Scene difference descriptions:
════════════════════
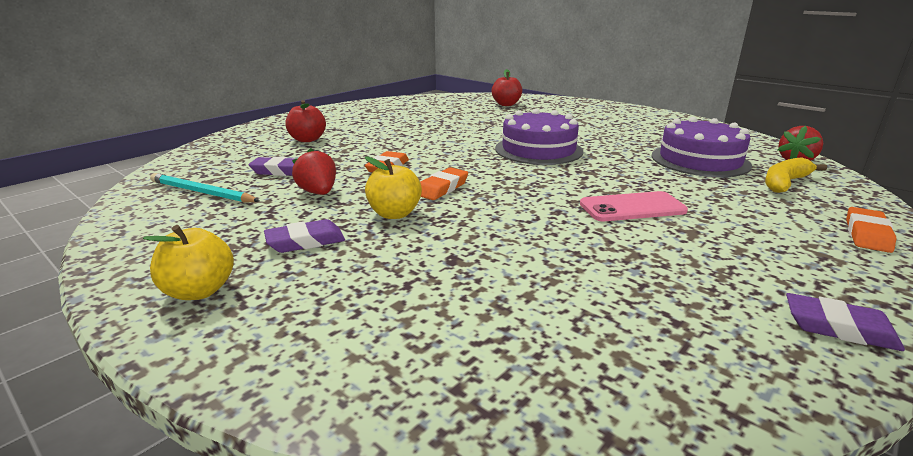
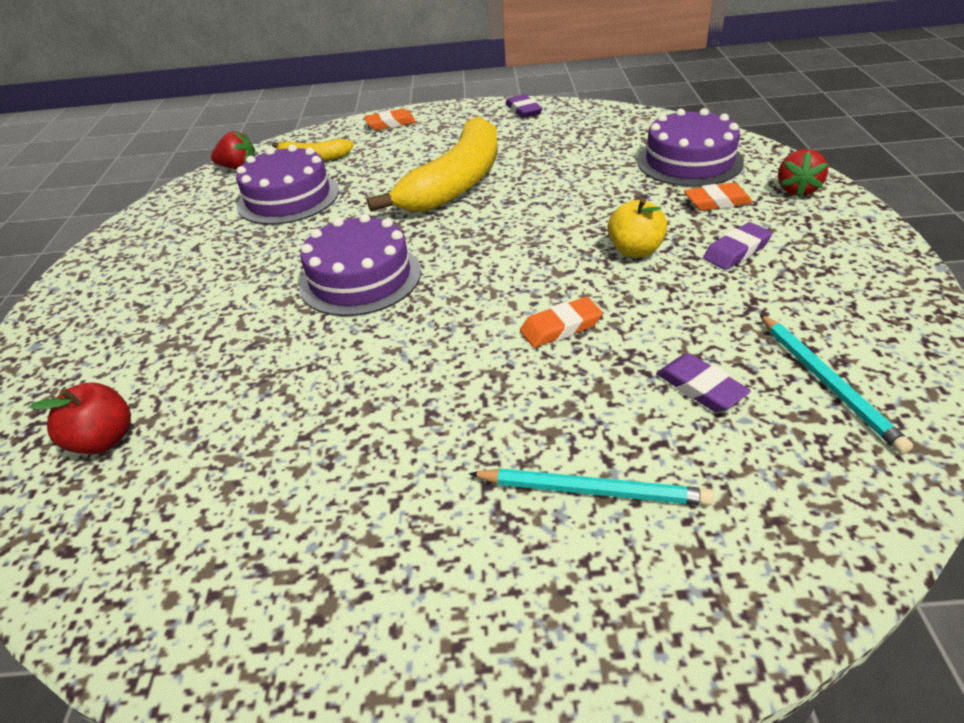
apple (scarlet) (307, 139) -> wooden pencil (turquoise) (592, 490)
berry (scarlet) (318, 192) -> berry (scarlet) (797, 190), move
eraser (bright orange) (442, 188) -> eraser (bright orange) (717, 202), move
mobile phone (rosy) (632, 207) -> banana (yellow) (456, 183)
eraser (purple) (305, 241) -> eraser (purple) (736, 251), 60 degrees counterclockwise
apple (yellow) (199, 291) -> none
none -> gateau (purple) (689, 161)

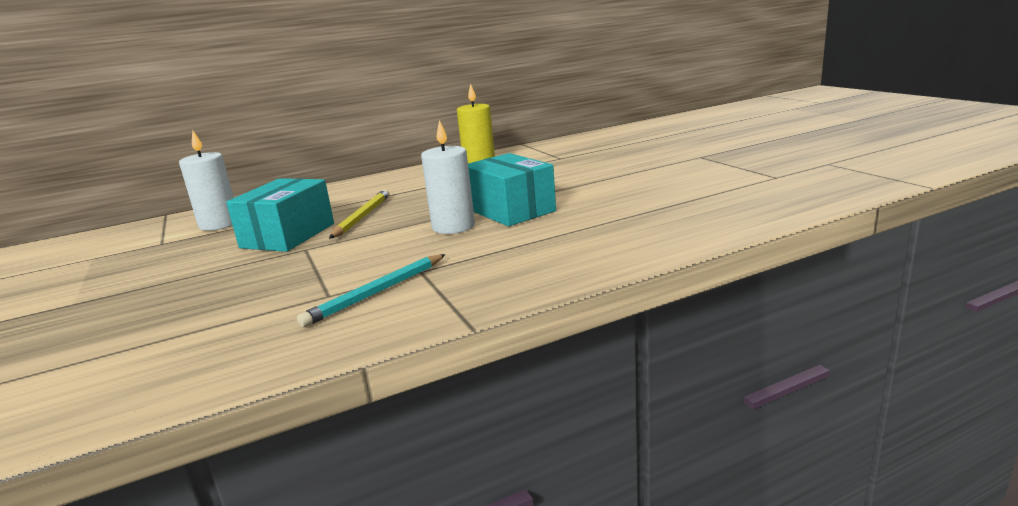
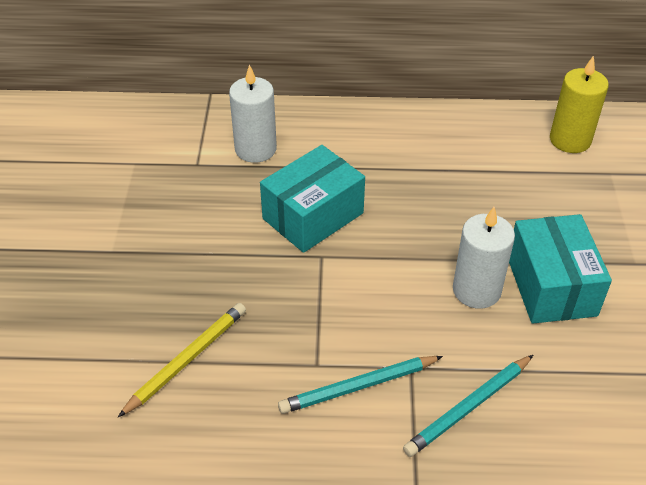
wooden pencil (yellow) (362, 217) -> wooden pencil (yellow) (187, 359), move
none -> wooden pencil (turquoise) (468, 407)

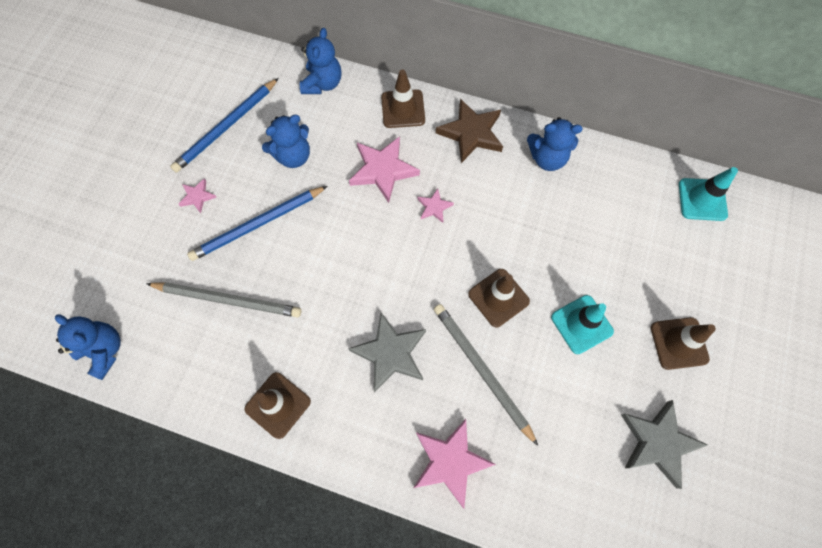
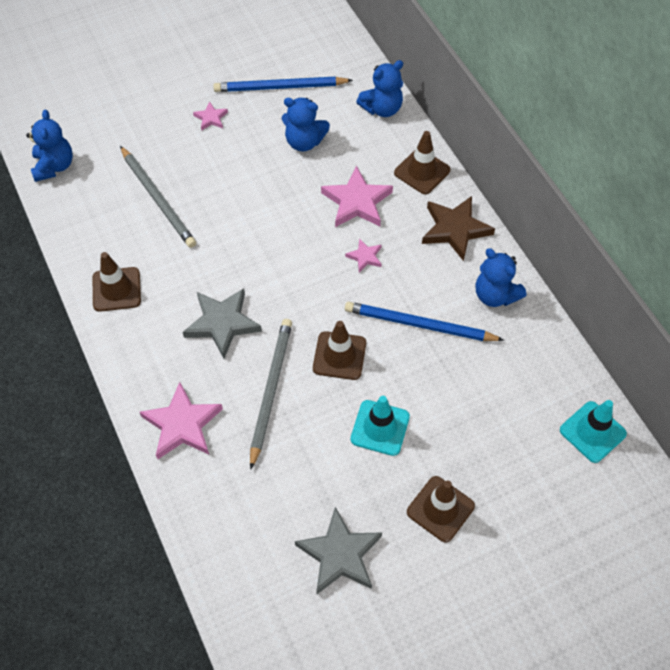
wooden pencil (cobalt) (257, 225) -> wooden pencil (cobalt) (419, 325), move

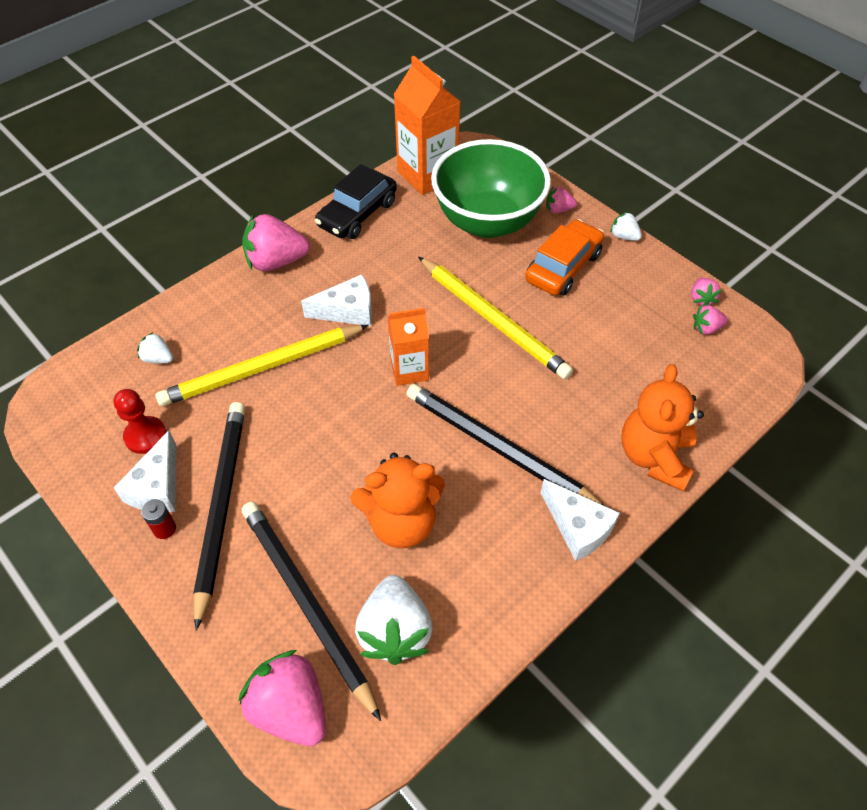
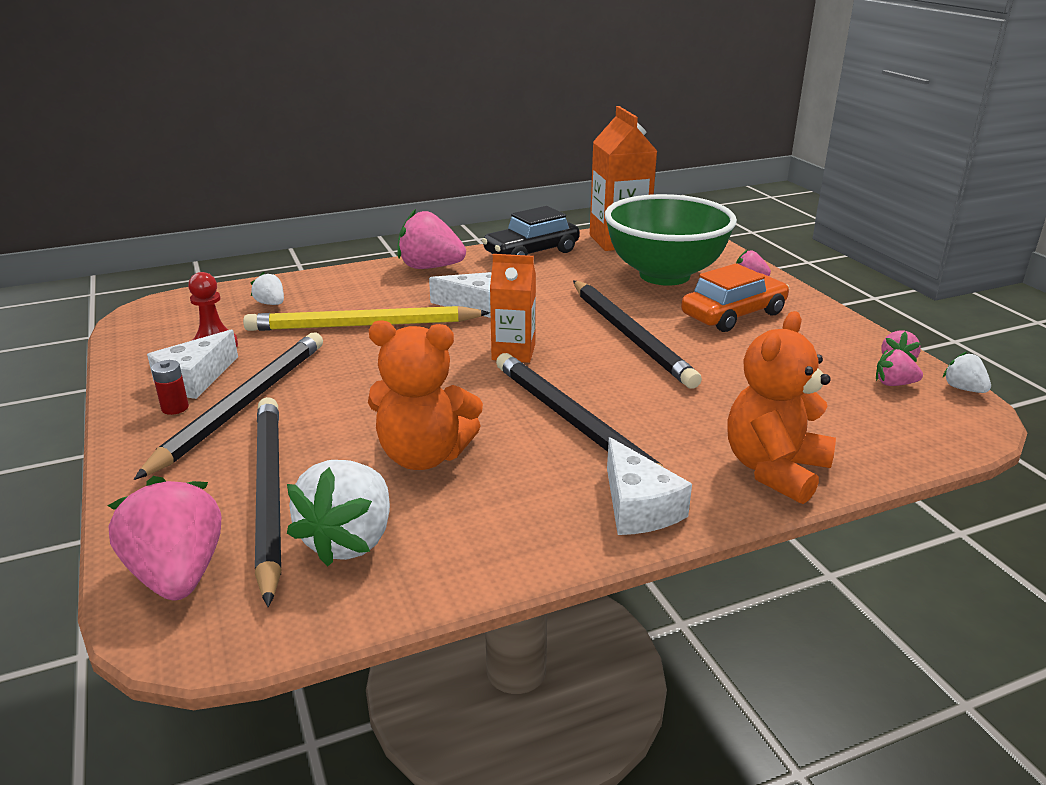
berry (pure white) (624, 236) -> berry (pure white) (963, 389), move
wooden pencil (yellow) (493, 320) -> wooden pencil (ebony) (630, 335)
════════════════════
Task:
From the records above, pull out each line that has "pencil".

Reply to the task:
apple (scarlet) (307, 139) -> wooden pencil (turquoise) (592, 490)
wooden pencil (yellow) (362, 217) -> wooden pencil (yellow) (187, 359), move
none -> wooden pencil (turquoise) (468, 407)
wooden pencil (cobalt) (257, 225) -> wooden pencil (cobalt) (419, 325), move
wooden pencil (yellow) (493, 320) -> wooden pencil (ebony) (630, 335)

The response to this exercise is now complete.